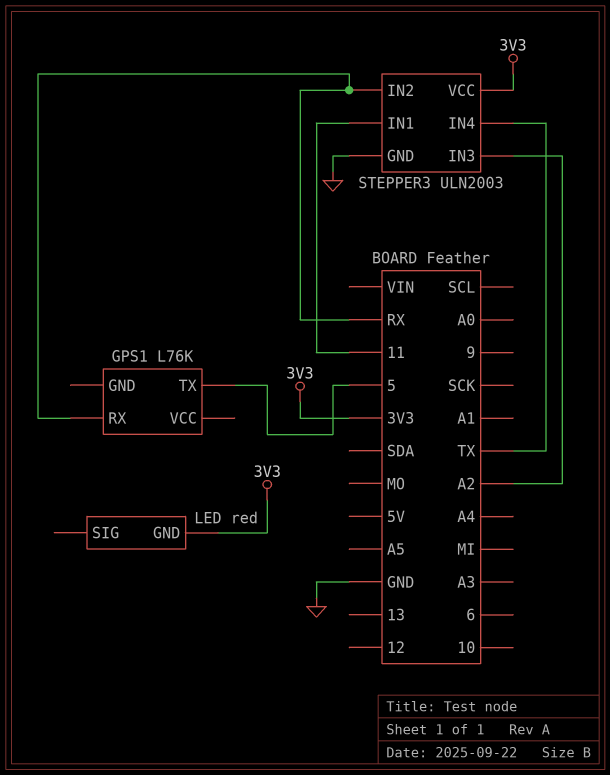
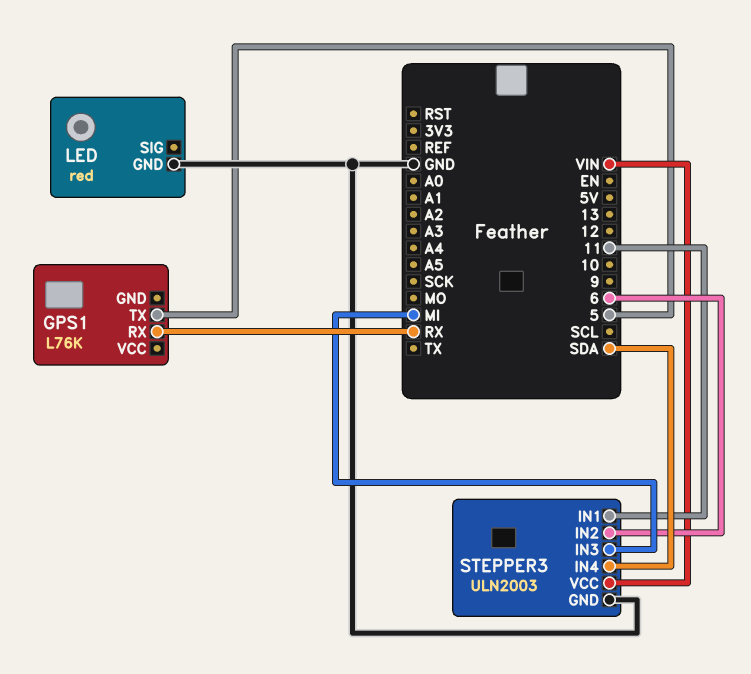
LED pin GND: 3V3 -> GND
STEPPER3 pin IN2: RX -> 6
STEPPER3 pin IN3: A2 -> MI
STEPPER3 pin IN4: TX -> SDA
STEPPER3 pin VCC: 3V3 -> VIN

——

Work task: Repeat the line that contains "STEPPER3 pin IN2: RX -> 6", then every line after it until the records end, with nothing added.

Result of this exercise:
STEPPER3 pin IN2: RX -> 6
STEPPER3 pin IN3: A2 -> MI
STEPPER3 pin IN4: TX -> SDA
STEPPER3 pin VCC: 3V3 -> VIN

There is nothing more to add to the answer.